* GOAL OF THE EXERCISE *
What the answer must contain is every line of the records, exactly, with no pictures.

Data excerpts
###

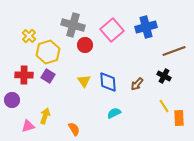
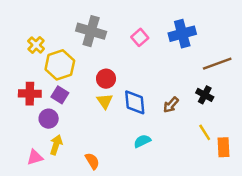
pink square: (112, 30) -> (140, 37), size x0.6
red circle: (85, 45) -> (106, 79), moved
purple circle: (12, 100) -> (49, 119), moved

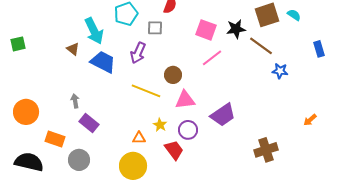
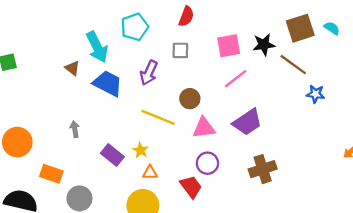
gray square: (155, 28) -> (180, 50), moved
pink square: (206, 30) -> (229, 46), turned -30
purple trapezoid: (223, 115) -> (247, 122), moved
purple rectangle: (89, 123) -> (112, 155), moved
yellow star: (160, 125) -> (141, 150), moved
brown cross: (266, 150) -> (263, 169), moved

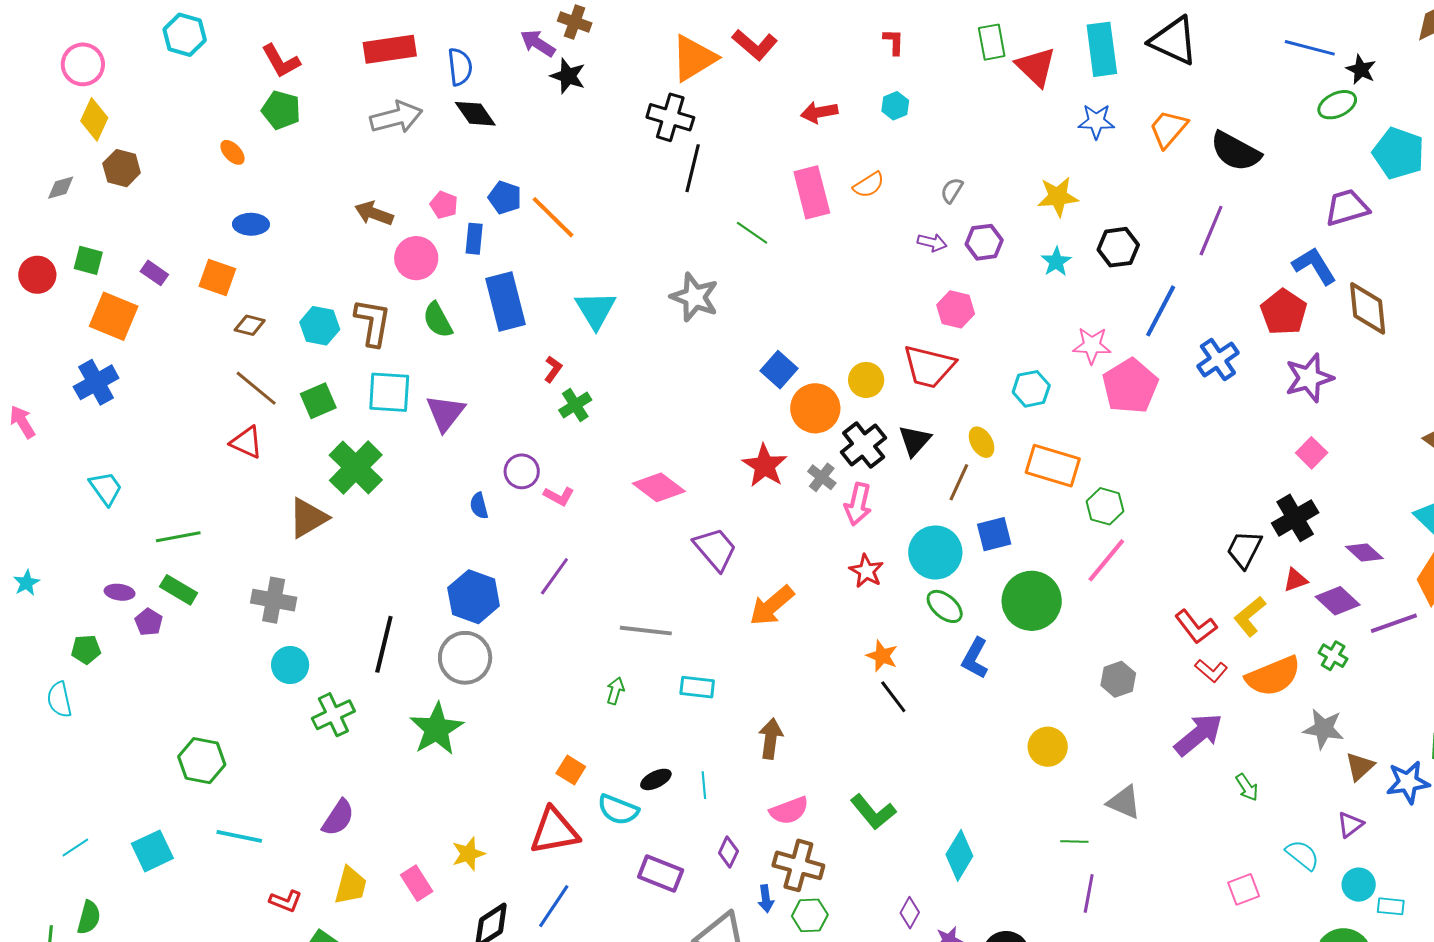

###

* WRITTEN ANSWER *
pink square: (112, 30) -> (140, 37), size x0.6
red circle: (85, 45) -> (106, 79), moved
purple circle: (12, 100) -> (49, 119), moved

gray square: (155, 28) -> (180, 50), moved
pink square: (206, 30) -> (229, 46), turned -30
purple trapezoid: (223, 115) -> (247, 122), moved
purple rectangle: (89, 123) -> (112, 155), moved
yellow star: (160, 125) -> (141, 150), moved
brown cross: (266, 150) -> (263, 169), moved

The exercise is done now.